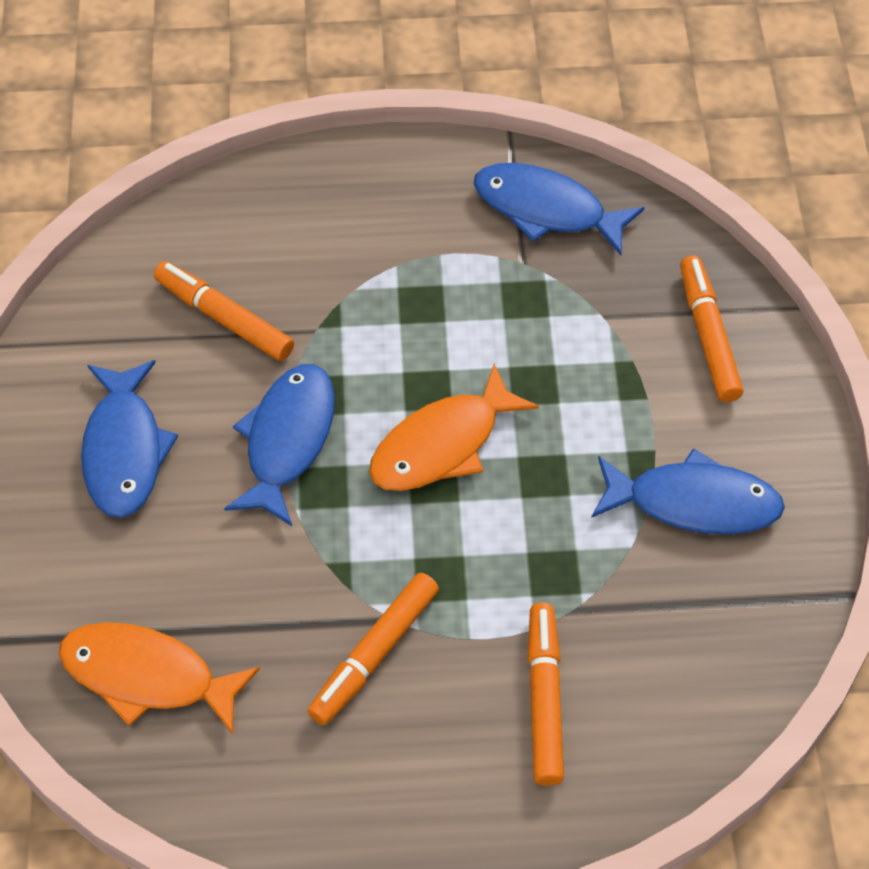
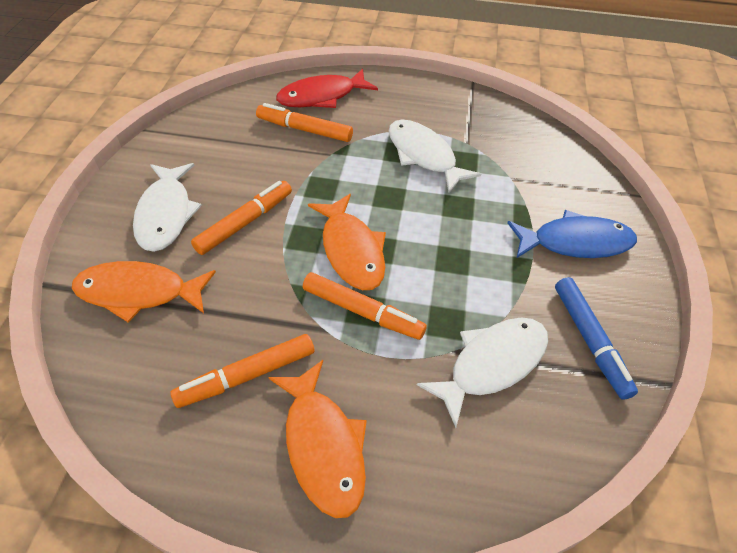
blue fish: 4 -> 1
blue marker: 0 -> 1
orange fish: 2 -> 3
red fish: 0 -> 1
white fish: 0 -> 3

•••••

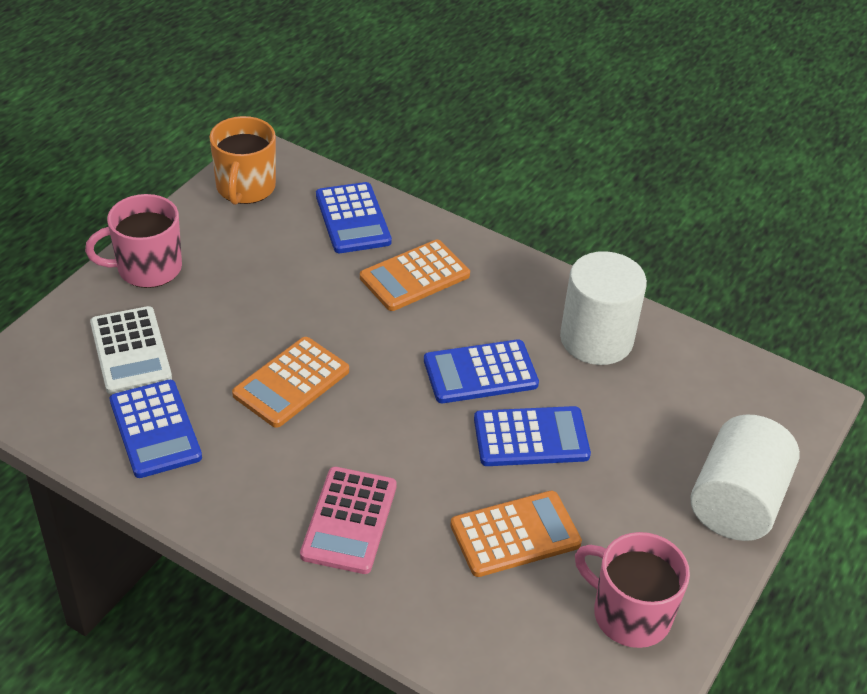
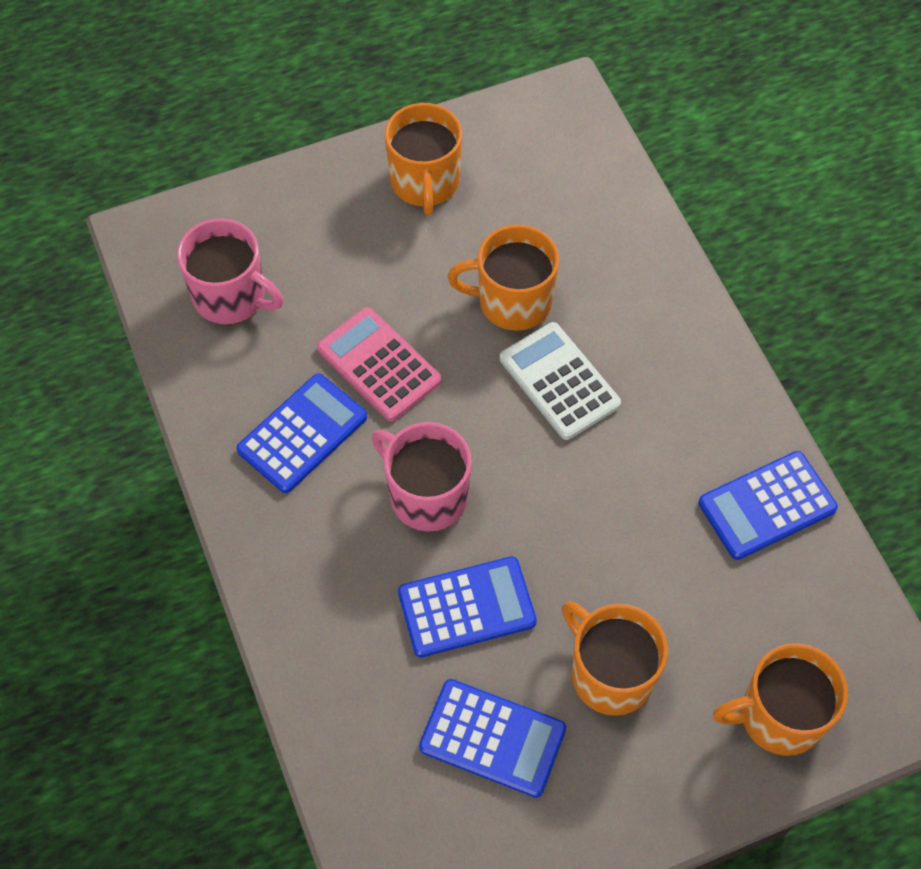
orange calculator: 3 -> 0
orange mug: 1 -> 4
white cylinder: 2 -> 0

•••••

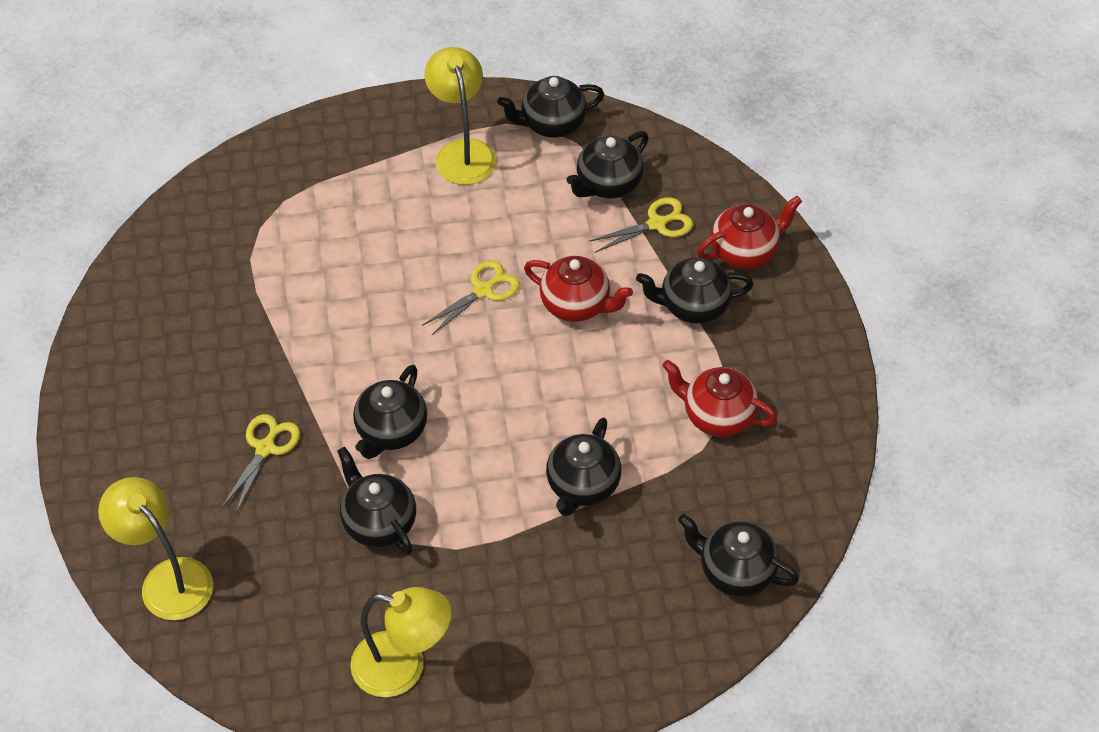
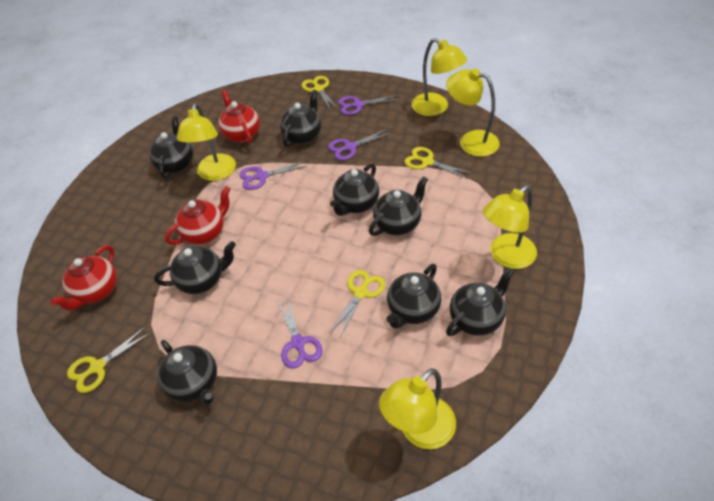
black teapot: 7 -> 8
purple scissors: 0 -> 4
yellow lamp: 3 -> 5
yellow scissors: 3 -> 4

•••••

● **Work order**: Return the span of lines in the data above that opens at the line with "blue fish: 4 -> 1" and closes at the line with "white fish: 0 -> 3", exactly, ends included, nothing else.

● **Reply**:
blue fish: 4 -> 1
blue marker: 0 -> 1
orange fish: 2 -> 3
red fish: 0 -> 1
white fish: 0 -> 3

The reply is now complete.